» EXERCISE REQUIREMENTS: Repeat, exactly as they appear, the lines from the one with "yellow bell: 4 -> 6" through the last line of the entries below, but none of the pictures.

==== MATERIAL FOR THIS TASK

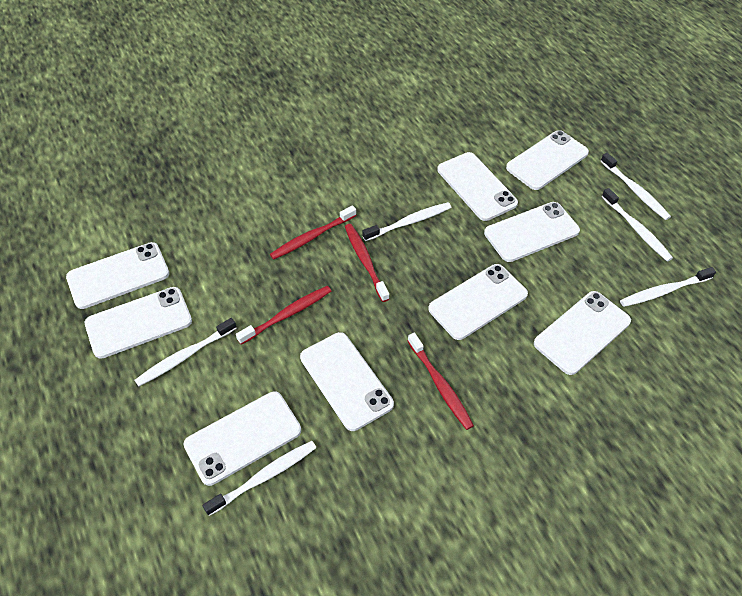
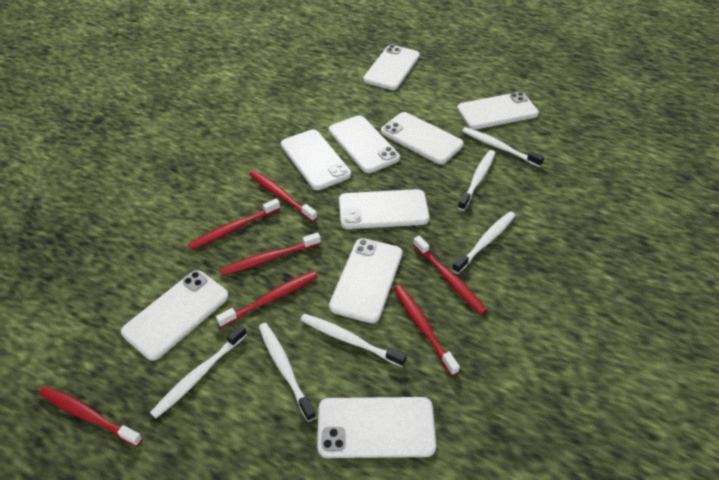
red toothbrush: 4 -> 7

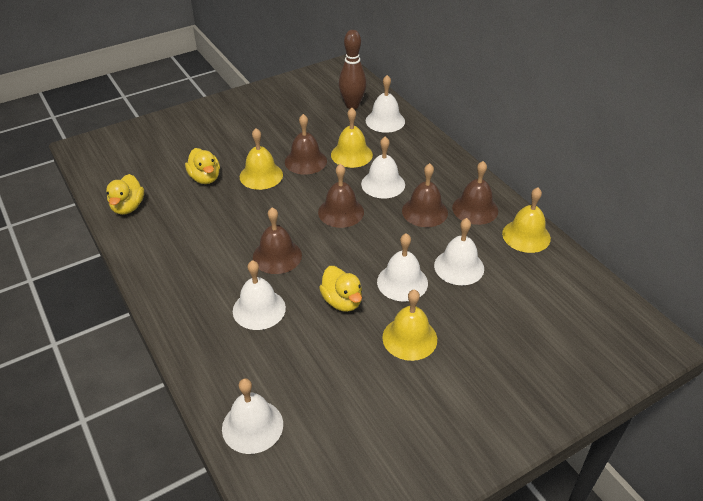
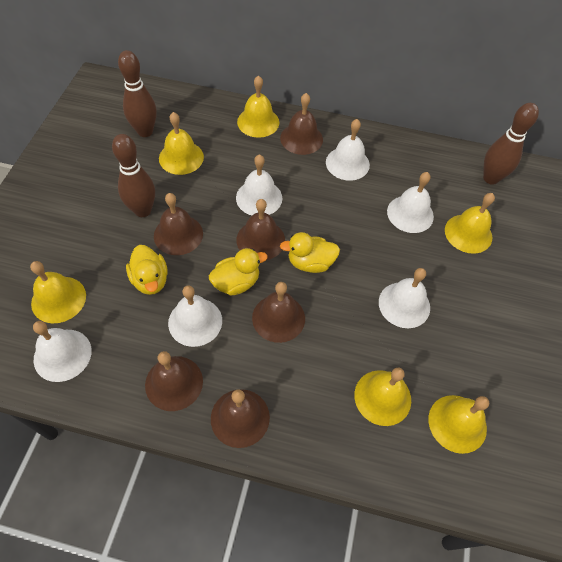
brown bell: 5 -> 6
brown bowling pin: 1 -> 3
yellow bell: 4 -> 6

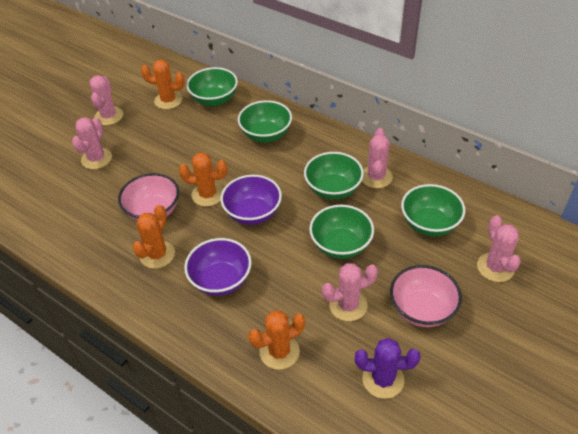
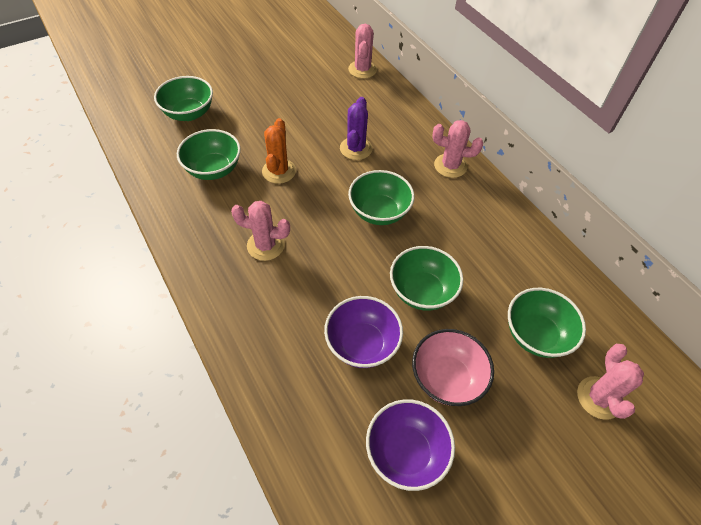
orange cactus: 4 -> 1
pink bowl: 2 -> 1
pink cactus: 5 -> 4

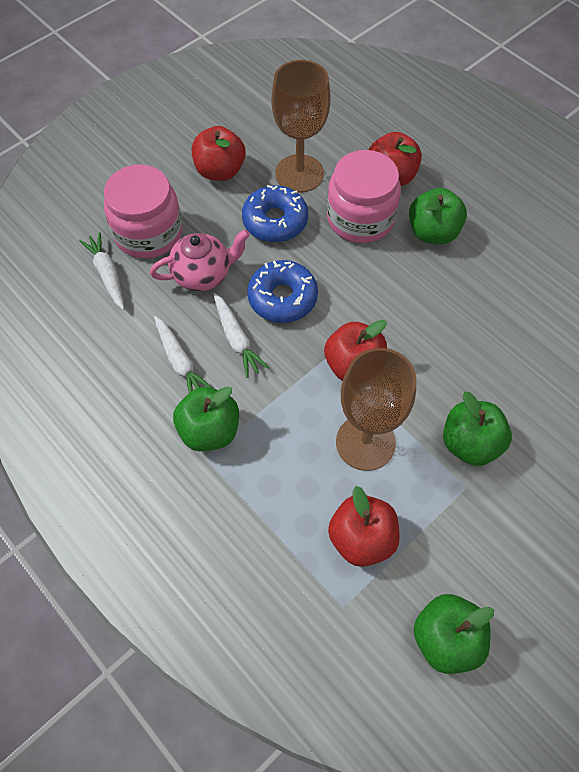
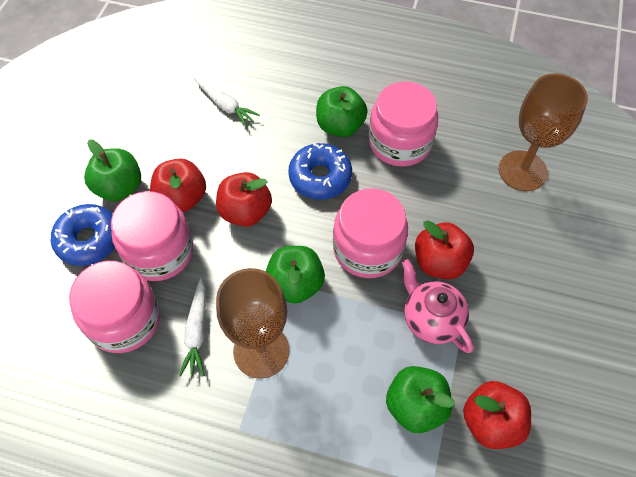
pink jar: 2 -> 4
white carrot: 3 -> 2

========

» RESULT FOR THIS EXERCISE:
yellow bell: 4 -> 6

orange cactus: 4 -> 1
pink bowl: 2 -> 1
pink cactus: 5 -> 4

pink jar: 2 -> 4
white carrot: 3 -> 2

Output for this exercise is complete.